- [THE PROBLEM]: Exactly reproduce the line containing "GPS3: NEO-7M -> NEO-6M" and all later lines to the end of the entries, leaving the pictures out of your copy.

- [EXTRACTED ENTRIES]:
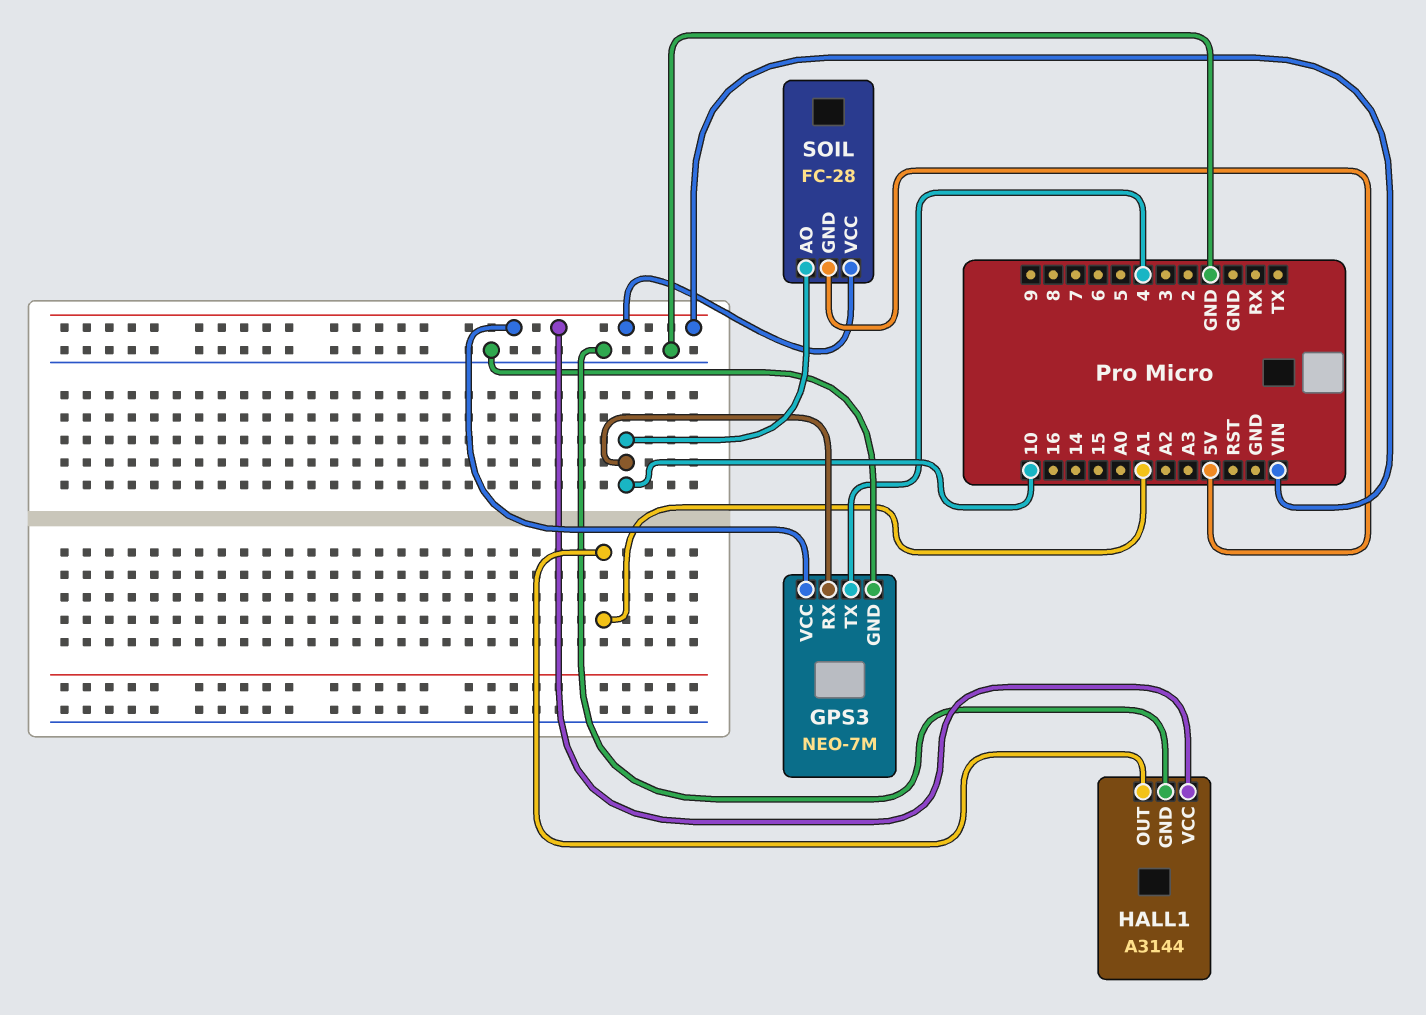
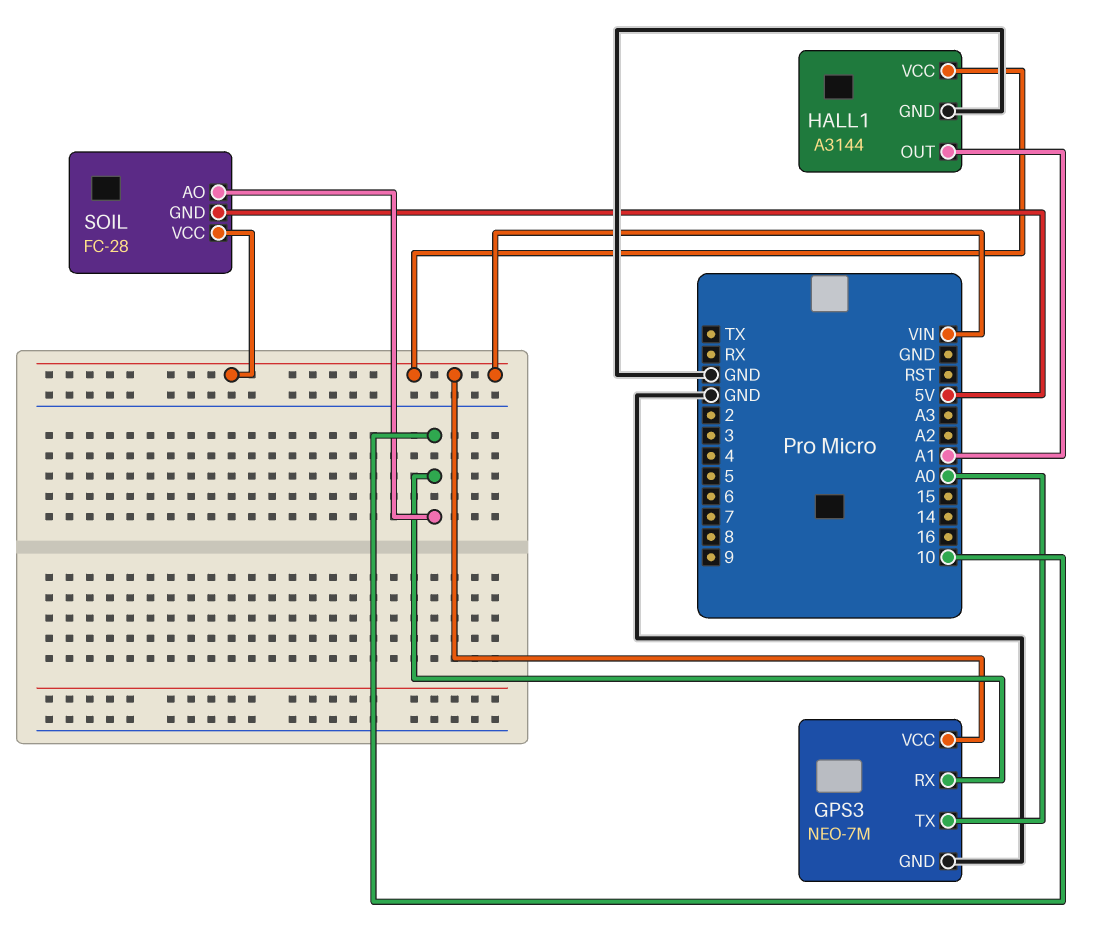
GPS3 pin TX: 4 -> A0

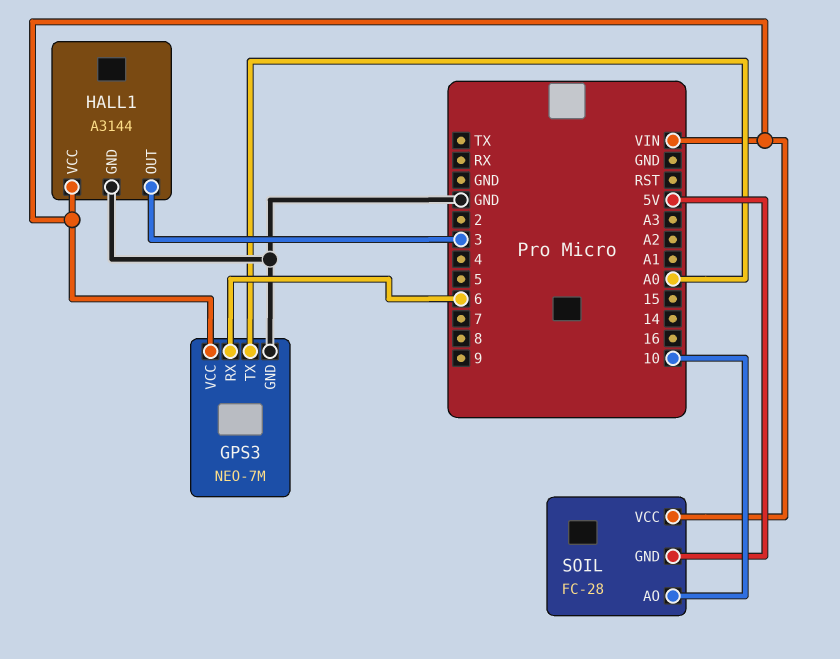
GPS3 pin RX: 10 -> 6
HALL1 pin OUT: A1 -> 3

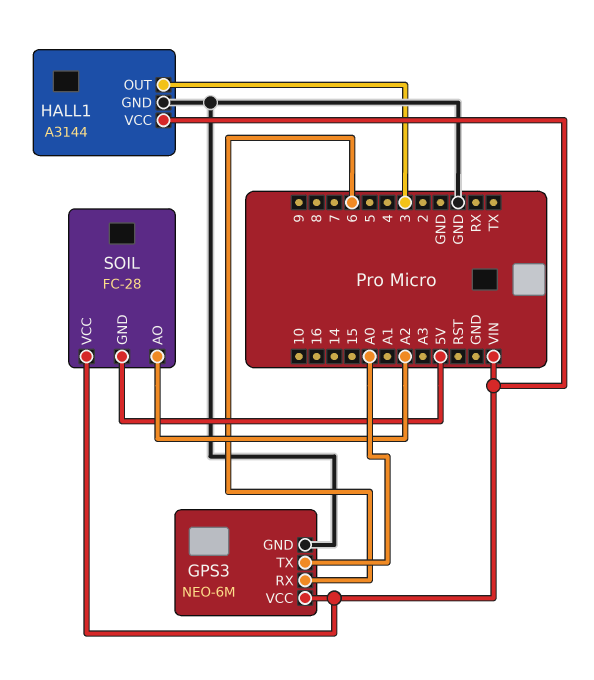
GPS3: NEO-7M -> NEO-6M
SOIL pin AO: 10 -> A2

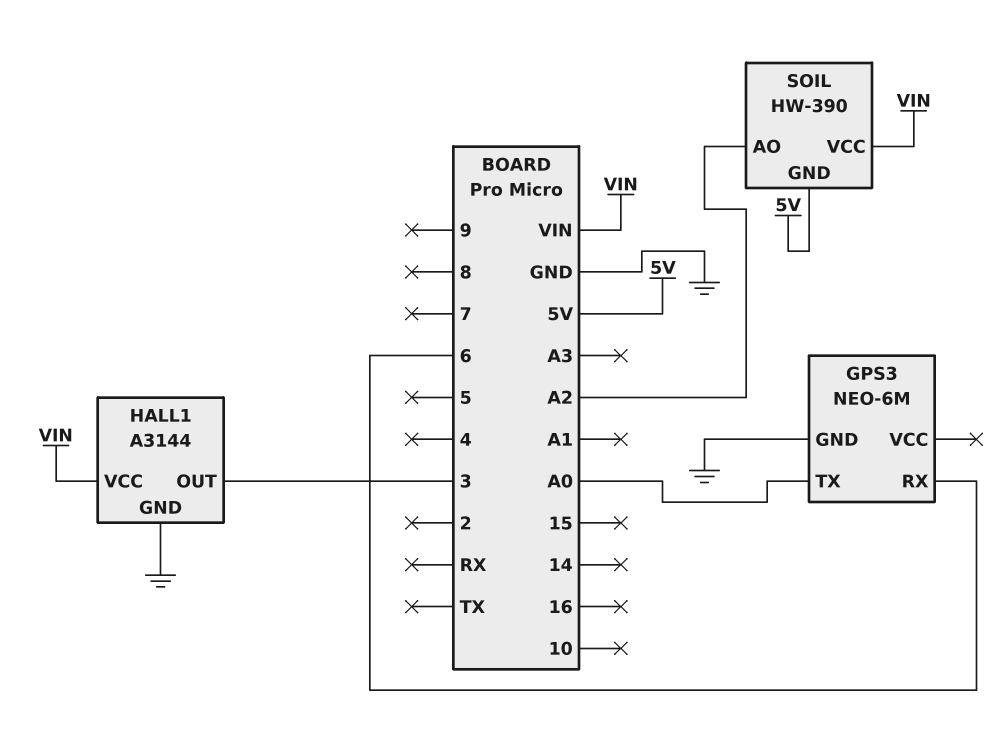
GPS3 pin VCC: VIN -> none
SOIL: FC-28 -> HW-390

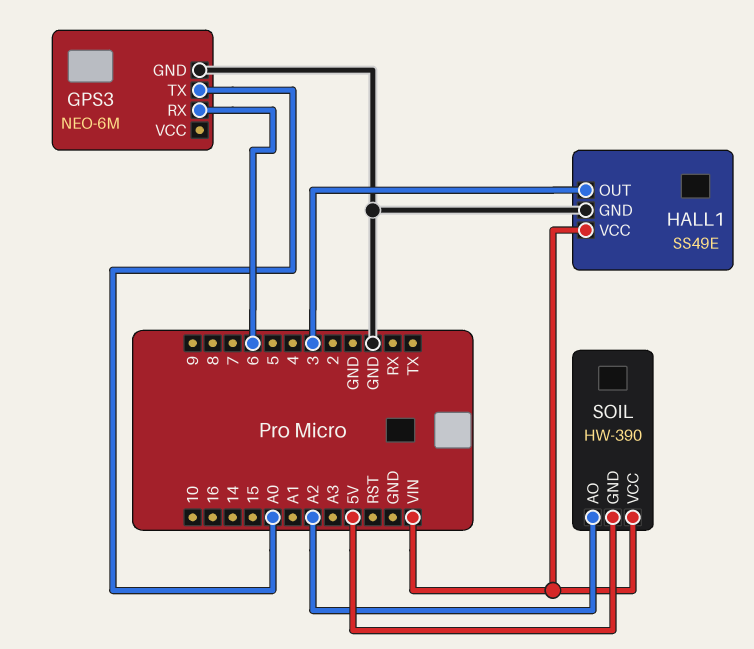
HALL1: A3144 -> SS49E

- [RESPONSE BOX]:
GPS3: NEO-7M -> NEO-6M
SOIL pin AO: 10 -> A2

GPS3 pin VCC: VIN -> none
SOIL: FC-28 -> HW-390

HALL1: A3144 -> SS49E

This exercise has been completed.